For the string "DRIVER", find every matching line in the records and copy it.

==== Source information ====

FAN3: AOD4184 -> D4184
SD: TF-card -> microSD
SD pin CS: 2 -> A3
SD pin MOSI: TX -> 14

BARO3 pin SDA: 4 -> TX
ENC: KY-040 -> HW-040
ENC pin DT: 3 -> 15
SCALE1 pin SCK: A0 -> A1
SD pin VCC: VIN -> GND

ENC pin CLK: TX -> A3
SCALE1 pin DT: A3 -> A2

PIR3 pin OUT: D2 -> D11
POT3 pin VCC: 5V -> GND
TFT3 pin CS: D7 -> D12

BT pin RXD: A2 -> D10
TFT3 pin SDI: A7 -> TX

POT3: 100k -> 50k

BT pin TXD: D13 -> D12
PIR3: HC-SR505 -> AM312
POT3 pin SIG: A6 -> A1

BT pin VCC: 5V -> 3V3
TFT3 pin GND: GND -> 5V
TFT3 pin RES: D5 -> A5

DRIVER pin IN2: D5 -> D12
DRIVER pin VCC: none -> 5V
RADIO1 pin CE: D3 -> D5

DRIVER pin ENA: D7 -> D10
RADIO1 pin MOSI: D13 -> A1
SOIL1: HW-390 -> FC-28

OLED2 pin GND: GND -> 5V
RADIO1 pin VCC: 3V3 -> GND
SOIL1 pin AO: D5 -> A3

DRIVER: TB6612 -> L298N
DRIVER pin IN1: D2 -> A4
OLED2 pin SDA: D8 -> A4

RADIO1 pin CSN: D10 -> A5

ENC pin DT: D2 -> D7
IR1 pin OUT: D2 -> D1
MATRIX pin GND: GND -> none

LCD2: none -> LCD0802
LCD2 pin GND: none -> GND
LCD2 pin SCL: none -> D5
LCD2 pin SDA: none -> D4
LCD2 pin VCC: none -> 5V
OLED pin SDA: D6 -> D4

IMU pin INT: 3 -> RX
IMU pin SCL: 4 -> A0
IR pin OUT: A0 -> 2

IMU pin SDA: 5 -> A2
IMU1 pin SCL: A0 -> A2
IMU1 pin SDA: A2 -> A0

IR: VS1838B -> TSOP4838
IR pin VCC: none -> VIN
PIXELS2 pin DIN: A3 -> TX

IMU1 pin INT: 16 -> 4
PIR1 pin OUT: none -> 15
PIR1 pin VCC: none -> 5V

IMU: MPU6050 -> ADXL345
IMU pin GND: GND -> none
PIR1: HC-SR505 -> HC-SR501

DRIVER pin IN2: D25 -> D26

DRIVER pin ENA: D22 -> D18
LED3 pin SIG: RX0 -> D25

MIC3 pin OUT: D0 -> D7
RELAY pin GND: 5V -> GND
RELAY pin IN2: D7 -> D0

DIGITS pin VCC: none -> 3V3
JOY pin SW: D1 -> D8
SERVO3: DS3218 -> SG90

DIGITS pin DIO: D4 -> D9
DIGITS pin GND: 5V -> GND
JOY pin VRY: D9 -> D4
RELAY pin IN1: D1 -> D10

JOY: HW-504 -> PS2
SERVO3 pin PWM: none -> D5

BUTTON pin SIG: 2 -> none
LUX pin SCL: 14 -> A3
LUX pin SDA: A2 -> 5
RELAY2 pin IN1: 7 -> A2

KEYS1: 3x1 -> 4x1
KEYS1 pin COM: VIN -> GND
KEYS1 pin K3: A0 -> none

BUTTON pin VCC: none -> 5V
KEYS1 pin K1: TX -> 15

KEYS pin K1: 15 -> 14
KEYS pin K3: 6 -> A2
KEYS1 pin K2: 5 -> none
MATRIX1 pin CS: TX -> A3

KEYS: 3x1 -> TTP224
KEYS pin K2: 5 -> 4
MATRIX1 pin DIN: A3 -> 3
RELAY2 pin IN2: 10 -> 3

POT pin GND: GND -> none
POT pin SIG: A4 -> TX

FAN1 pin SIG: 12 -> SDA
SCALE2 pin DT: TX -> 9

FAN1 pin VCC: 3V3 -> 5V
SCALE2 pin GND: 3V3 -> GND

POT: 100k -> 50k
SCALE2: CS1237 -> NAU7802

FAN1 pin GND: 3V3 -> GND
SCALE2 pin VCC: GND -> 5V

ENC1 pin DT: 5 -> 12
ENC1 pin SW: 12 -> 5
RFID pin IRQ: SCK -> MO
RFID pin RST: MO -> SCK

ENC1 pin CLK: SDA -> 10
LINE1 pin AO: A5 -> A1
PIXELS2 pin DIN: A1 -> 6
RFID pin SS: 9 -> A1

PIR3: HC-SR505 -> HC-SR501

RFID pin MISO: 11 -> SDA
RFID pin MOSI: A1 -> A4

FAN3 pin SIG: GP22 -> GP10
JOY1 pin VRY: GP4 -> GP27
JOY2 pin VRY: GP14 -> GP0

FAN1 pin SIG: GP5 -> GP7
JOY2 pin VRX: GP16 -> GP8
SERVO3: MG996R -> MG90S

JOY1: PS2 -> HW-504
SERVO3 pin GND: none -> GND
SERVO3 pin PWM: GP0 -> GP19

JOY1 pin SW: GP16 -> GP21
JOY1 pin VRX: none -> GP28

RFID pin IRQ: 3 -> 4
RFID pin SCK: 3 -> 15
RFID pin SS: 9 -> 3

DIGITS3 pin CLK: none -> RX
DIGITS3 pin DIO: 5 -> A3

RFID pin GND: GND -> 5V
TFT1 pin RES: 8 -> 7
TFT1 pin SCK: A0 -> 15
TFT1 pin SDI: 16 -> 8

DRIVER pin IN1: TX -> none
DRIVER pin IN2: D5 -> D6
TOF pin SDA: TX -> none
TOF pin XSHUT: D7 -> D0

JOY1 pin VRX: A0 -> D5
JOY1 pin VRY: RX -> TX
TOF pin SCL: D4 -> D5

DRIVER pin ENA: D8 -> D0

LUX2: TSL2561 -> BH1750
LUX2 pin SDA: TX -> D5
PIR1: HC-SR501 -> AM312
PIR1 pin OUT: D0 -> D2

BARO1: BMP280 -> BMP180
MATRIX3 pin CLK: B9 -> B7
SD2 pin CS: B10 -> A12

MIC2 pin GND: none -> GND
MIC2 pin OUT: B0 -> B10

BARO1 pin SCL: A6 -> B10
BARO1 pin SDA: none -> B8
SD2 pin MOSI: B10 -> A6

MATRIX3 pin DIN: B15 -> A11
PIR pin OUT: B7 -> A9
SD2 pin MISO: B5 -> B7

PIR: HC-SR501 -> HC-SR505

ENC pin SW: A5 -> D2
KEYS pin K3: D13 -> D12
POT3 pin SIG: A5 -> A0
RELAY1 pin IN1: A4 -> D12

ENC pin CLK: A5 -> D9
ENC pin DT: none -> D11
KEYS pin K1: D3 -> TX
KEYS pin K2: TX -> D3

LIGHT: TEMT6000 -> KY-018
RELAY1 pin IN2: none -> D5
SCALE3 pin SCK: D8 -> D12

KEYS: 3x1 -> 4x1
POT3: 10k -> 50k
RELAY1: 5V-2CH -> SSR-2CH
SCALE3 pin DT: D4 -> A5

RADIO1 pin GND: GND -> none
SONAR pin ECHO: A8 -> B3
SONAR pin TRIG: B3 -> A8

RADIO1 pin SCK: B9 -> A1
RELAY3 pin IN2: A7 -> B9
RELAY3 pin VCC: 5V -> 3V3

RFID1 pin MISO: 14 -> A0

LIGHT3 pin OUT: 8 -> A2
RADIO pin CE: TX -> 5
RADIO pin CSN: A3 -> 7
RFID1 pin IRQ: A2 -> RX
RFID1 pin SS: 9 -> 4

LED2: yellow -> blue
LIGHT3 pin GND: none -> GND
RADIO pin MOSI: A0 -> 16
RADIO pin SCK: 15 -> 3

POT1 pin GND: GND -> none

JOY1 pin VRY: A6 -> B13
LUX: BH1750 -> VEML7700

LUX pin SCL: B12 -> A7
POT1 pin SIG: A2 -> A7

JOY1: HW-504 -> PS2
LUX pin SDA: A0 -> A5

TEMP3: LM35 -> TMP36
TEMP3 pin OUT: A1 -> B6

====

**Task output**
DRIVER pin IN2: D5 -> D12
DRIVER pin VCC: none -> 5V
DRIVER pin ENA: D7 -> D10
DRIVER: TB6612 -> L298N
DRIVER pin IN1: D2 -> A4
DRIVER pin IN2: D25 -> D26
DRIVER pin ENA: D22 -> D18
DRIVER pin IN1: TX -> none
DRIVER pin IN2: D5 -> D6
DRIVER pin ENA: D8 -> D0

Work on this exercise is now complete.